Exercise: The answer should consist of all the entries, repeated word for word.
[[ Stored data open ]]
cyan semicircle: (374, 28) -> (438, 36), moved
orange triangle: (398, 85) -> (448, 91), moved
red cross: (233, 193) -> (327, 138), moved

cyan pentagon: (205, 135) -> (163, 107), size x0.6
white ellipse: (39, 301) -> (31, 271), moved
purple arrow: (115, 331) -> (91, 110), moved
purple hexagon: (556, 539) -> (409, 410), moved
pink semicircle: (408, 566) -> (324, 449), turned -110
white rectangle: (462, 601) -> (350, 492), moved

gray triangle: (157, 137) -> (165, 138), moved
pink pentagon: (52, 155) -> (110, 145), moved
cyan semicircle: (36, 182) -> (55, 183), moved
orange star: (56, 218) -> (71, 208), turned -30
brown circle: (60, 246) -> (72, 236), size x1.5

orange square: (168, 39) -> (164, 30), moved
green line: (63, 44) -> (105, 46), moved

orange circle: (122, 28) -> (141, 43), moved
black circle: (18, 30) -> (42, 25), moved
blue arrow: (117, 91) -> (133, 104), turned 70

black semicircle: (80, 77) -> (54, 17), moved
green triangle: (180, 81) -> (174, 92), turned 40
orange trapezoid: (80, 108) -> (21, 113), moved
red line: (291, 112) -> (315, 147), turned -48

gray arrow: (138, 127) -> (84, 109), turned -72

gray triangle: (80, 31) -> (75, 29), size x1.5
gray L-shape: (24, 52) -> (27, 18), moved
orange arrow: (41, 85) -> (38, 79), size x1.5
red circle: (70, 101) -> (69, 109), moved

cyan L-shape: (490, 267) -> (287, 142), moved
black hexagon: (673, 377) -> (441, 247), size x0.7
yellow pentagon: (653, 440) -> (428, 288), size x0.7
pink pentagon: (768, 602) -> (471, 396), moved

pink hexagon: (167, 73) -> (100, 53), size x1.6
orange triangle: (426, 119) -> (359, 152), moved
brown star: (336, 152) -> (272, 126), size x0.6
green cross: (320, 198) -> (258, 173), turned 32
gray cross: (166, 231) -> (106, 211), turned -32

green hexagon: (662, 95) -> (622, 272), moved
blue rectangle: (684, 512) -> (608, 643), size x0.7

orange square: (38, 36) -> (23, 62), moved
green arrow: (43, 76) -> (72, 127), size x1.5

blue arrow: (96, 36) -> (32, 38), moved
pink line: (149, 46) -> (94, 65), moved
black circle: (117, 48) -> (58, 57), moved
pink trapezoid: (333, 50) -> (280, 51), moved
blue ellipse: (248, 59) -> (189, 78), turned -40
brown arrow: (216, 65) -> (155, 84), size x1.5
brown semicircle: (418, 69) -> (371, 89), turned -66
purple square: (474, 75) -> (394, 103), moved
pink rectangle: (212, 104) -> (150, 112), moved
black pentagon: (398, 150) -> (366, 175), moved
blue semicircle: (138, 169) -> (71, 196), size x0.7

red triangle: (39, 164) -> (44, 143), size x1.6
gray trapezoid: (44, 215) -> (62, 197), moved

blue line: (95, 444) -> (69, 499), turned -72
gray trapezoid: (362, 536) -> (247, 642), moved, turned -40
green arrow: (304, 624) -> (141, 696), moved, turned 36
[[ Stored data closed ]]
Solution to this problem:
cyan semicircle: (374, 28) -> (438, 36), moved
orange triangle: (398, 85) -> (448, 91), moved
red cross: (233, 193) -> (327, 138), moved

cyan pentagon: (205, 135) -> (163, 107), size x0.6
white ellipse: (39, 301) -> (31, 271), moved
purple arrow: (115, 331) -> (91, 110), moved
purple hexagon: (556, 539) -> (409, 410), moved
pink semicircle: (408, 566) -> (324, 449), turned -110
white rectangle: (462, 601) -> (350, 492), moved

gray triangle: (157, 137) -> (165, 138), moved
pink pentagon: (52, 155) -> (110, 145), moved
cyan semicircle: (36, 182) -> (55, 183), moved
orange star: (56, 218) -> (71, 208), turned -30
brown circle: (60, 246) -> (72, 236), size x1.5

orange square: (168, 39) -> (164, 30), moved
green line: (63, 44) -> (105, 46), moved

orange circle: (122, 28) -> (141, 43), moved
black circle: (18, 30) -> (42, 25), moved
blue arrow: (117, 91) -> (133, 104), turned 70

black semicircle: (80, 77) -> (54, 17), moved
green triangle: (180, 81) -> (174, 92), turned 40
orange trapezoid: (80, 108) -> (21, 113), moved
red line: (291, 112) -> (315, 147), turned -48

gray arrow: (138, 127) -> (84, 109), turned -72

gray triangle: (80, 31) -> (75, 29), size x1.5
gray L-shape: (24, 52) -> (27, 18), moved
orange arrow: (41, 85) -> (38, 79), size x1.5
red circle: (70, 101) -> (69, 109), moved

cyan L-shape: (490, 267) -> (287, 142), moved
black hexagon: (673, 377) -> (441, 247), size x0.7
yellow pentagon: (653, 440) -> (428, 288), size x0.7
pink pentagon: (768, 602) -> (471, 396), moved

pink hexagon: (167, 73) -> (100, 53), size x1.6
orange triangle: (426, 119) -> (359, 152), moved
brown star: (336, 152) -> (272, 126), size x0.6
green cross: (320, 198) -> (258, 173), turned 32
gray cross: (166, 231) -> (106, 211), turned -32

green hexagon: (662, 95) -> (622, 272), moved
blue rectangle: (684, 512) -> (608, 643), size x0.7

orange square: (38, 36) -> (23, 62), moved
green arrow: (43, 76) -> (72, 127), size x1.5

blue arrow: (96, 36) -> (32, 38), moved
pink line: (149, 46) -> (94, 65), moved
black circle: (117, 48) -> (58, 57), moved
pink trapezoid: (333, 50) -> (280, 51), moved
blue ellipse: (248, 59) -> (189, 78), turned -40
brown arrow: (216, 65) -> (155, 84), size x1.5
brown semicircle: (418, 69) -> (371, 89), turned -66
purple square: (474, 75) -> (394, 103), moved
pink rectangle: (212, 104) -> (150, 112), moved
black pentagon: (398, 150) -> (366, 175), moved
blue semicircle: (138, 169) -> (71, 196), size x0.7

red triangle: (39, 164) -> (44, 143), size x1.6
gray trapezoid: (44, 215) -> (62, 197), moved

blue line: (95, 444) -> (69, 499), turned -72
gray trapezoid: (362, 536) -> (247, 642), moved, turned -40
green arrow: (304, 624) -> (141, 696), moved, turned 36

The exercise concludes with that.